WORK TO BE COMPLETED:
From the data below, set down exactly the lines between the one holding "C106: 1nF (COM, IC102/THR) -> 1nF (COM, n26)" and the one holding "R103: none -> 6.8k (IC102/THR, n3)", inclusive, and no others.

((

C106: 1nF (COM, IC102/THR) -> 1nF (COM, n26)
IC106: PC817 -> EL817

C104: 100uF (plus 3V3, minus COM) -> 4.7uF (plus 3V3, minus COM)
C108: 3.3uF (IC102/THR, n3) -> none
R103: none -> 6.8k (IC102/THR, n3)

))
((

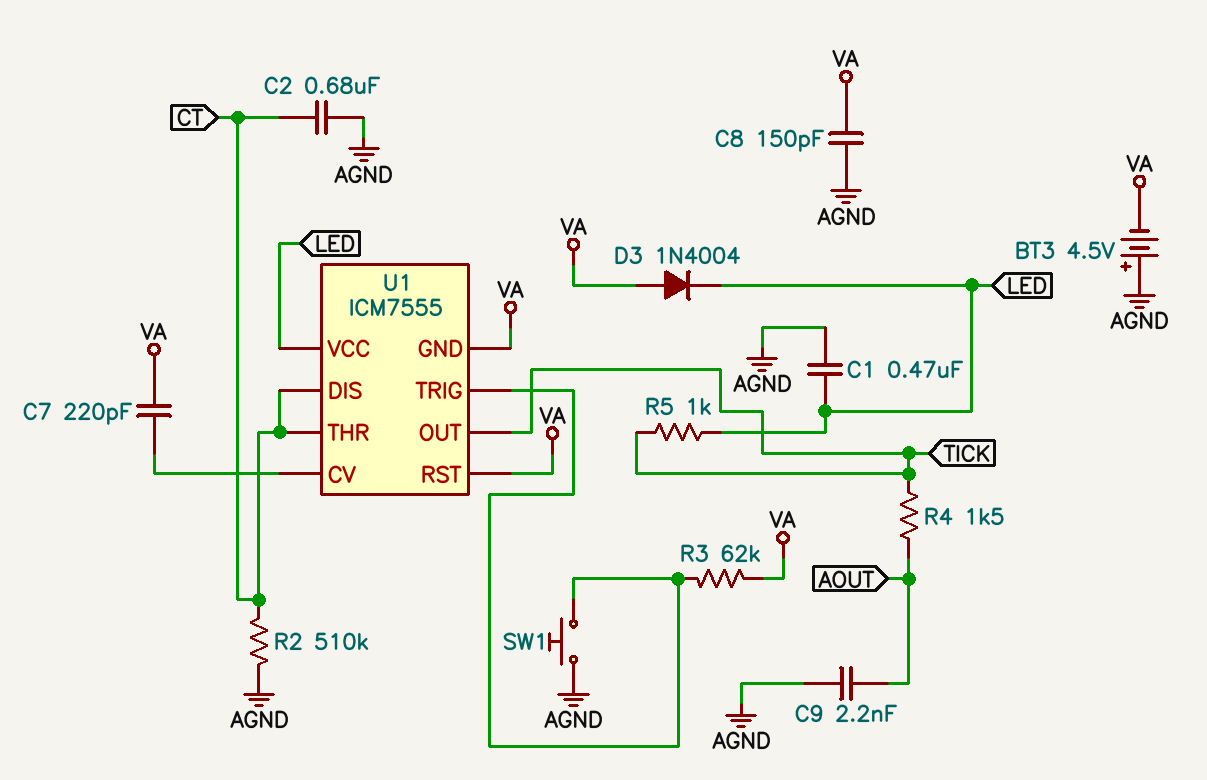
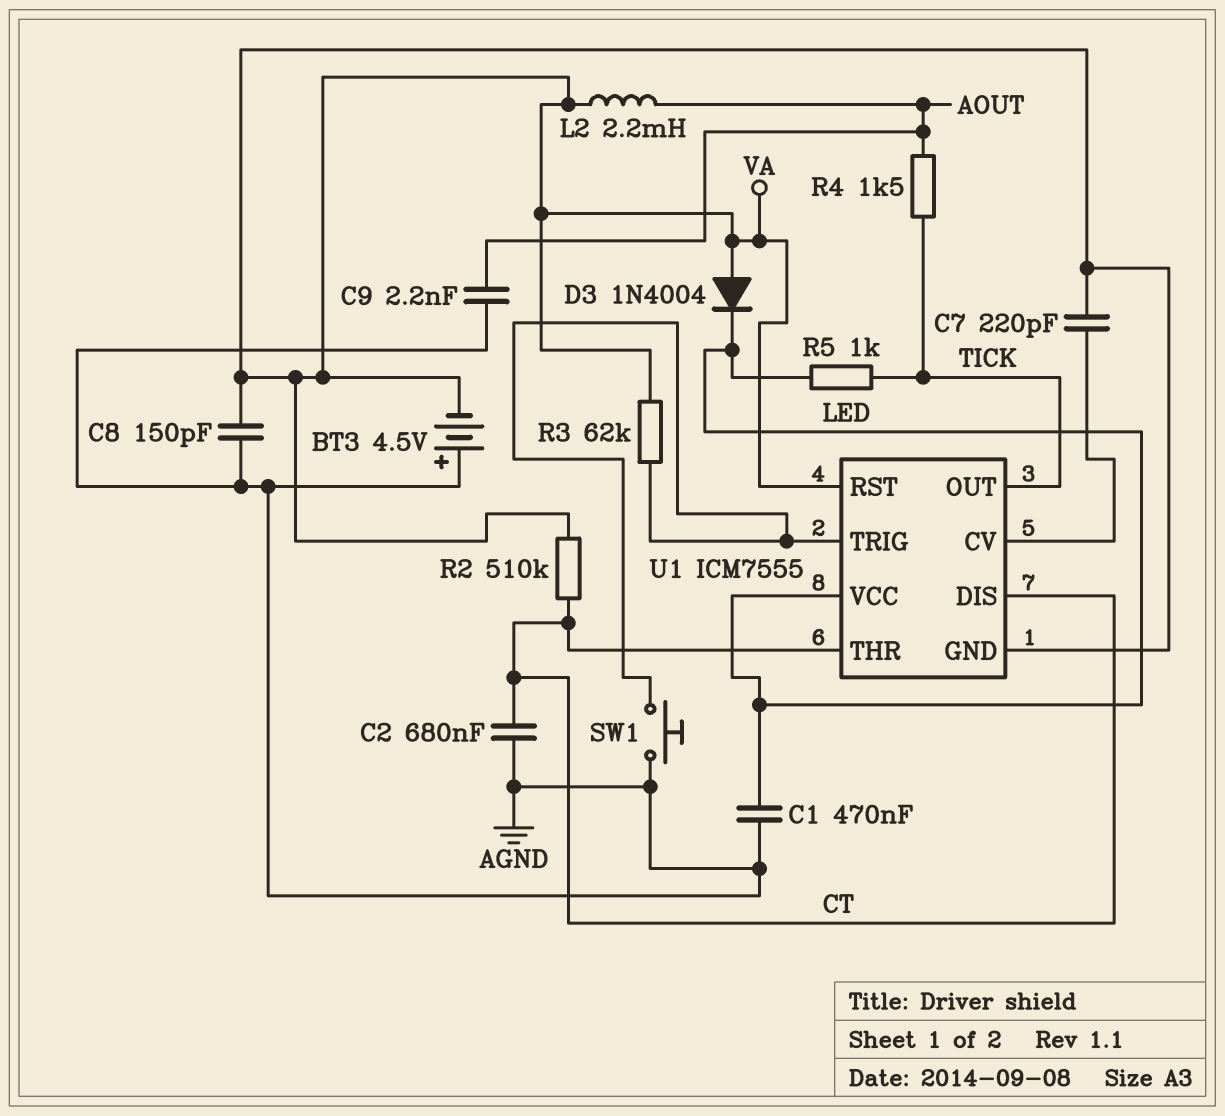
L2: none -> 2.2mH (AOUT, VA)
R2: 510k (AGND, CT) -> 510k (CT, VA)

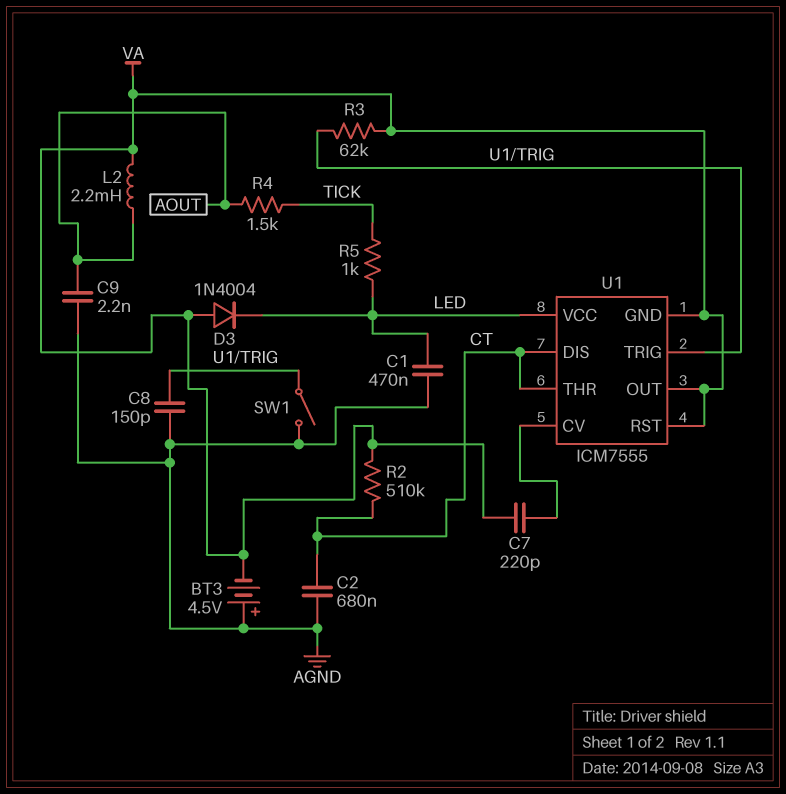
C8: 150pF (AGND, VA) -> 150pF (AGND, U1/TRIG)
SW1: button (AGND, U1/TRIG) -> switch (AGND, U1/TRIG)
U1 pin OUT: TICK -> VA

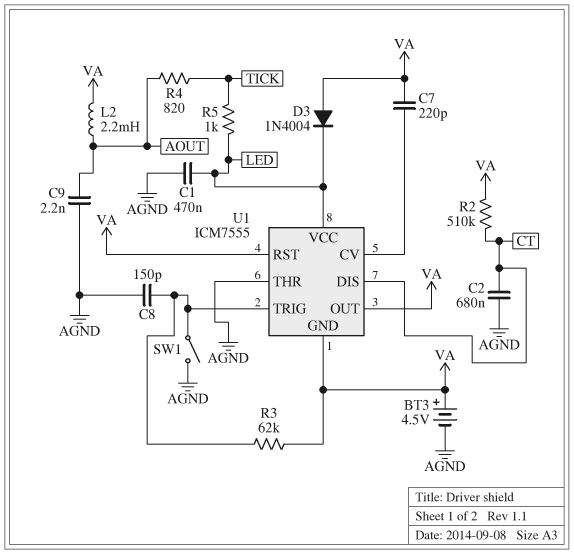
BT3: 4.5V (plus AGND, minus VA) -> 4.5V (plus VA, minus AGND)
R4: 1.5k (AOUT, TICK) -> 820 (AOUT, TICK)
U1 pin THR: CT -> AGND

))
((

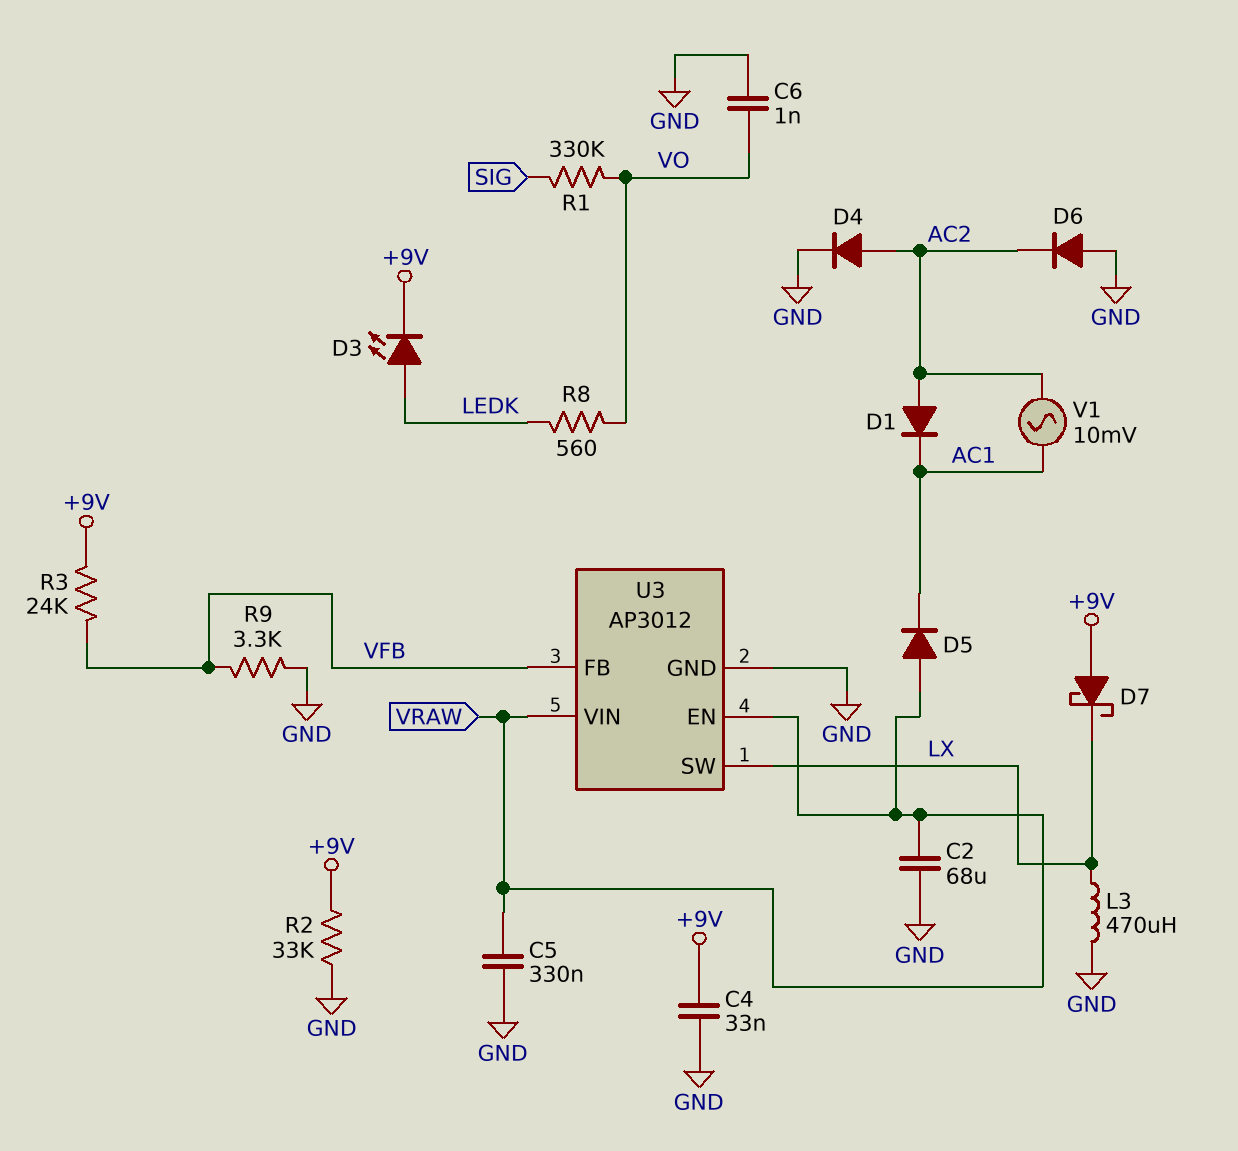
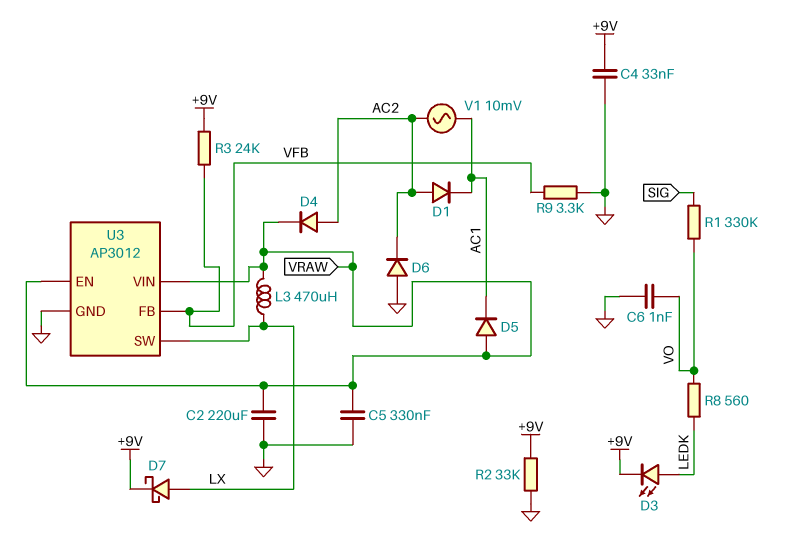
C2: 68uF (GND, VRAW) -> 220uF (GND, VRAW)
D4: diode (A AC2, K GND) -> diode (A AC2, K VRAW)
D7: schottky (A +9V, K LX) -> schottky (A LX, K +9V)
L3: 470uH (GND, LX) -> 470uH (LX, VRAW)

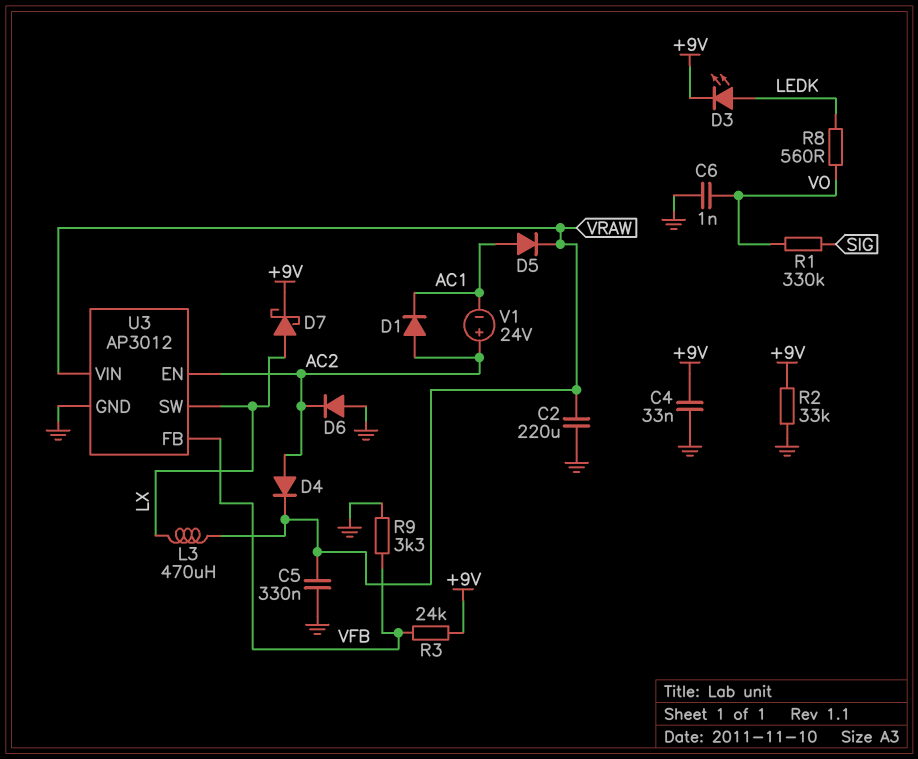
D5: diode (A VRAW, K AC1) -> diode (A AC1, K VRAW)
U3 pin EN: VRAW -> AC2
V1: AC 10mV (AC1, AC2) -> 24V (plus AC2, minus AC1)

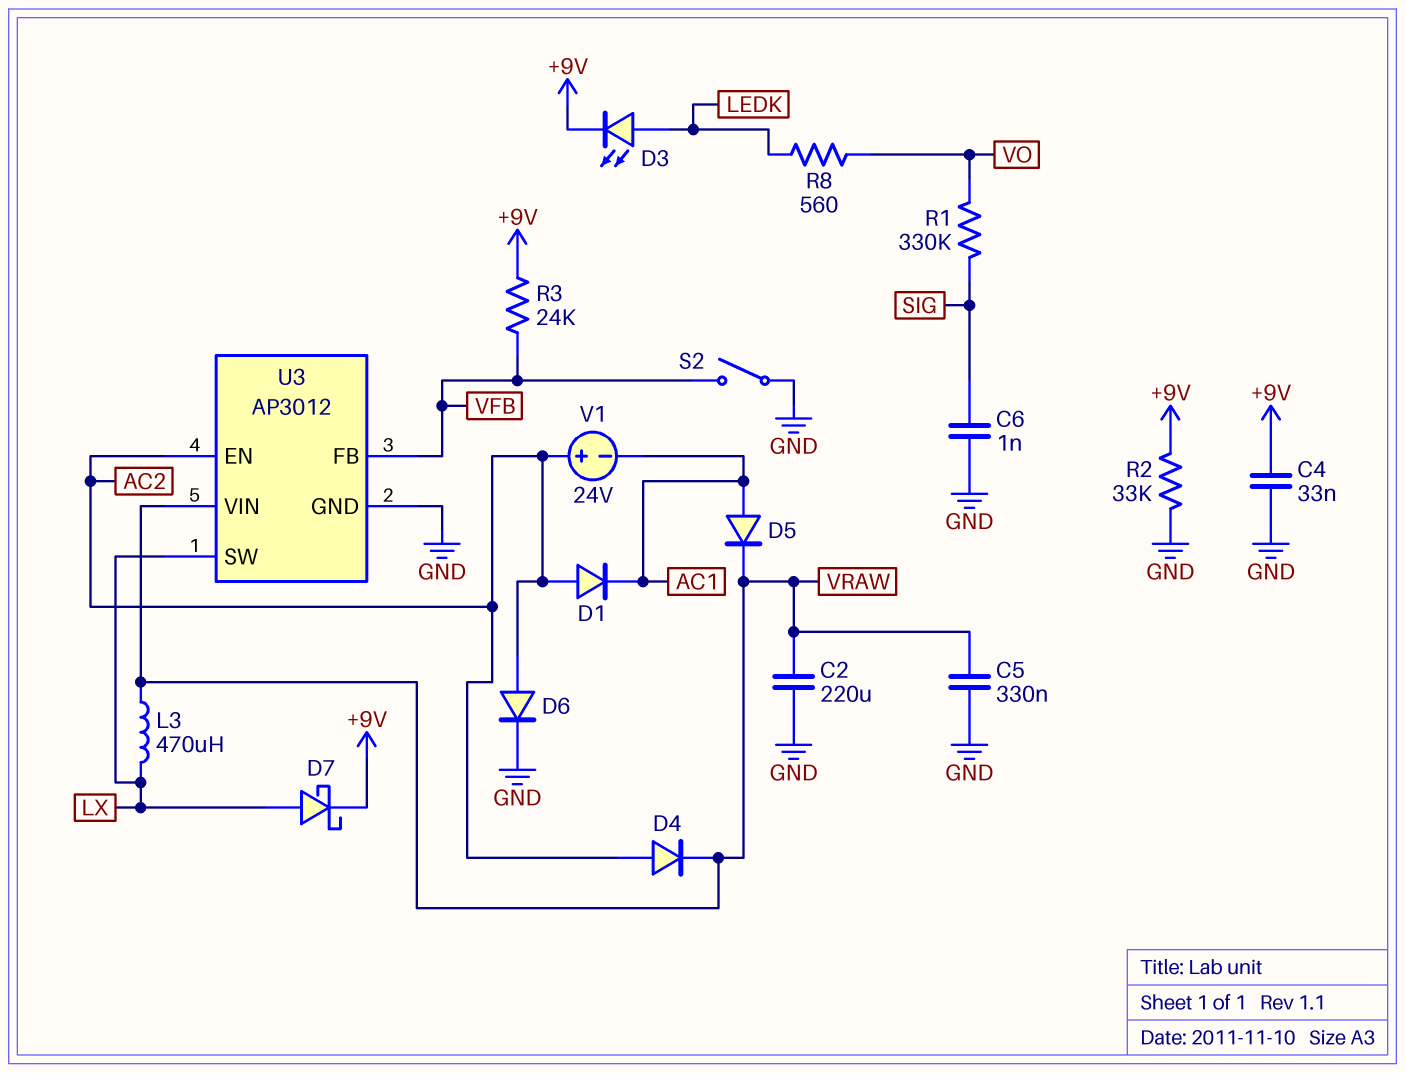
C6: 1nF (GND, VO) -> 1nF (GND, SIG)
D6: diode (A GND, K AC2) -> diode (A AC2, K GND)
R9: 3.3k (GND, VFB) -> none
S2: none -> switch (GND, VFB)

))

RESPONSE BELOW:
C106: 1nF (COM, IC102/THR) -> 1nF (COM, n26)
IC106: PC817 -> EL817

C104: 100uF (plus 3V3, minus COM) -> 4.7uF (plus 3V3, minus COM)
C108: 3.3uF (IC102/THR, n3) -> none
R103: none -> 6.8k (IC102/THR, n3)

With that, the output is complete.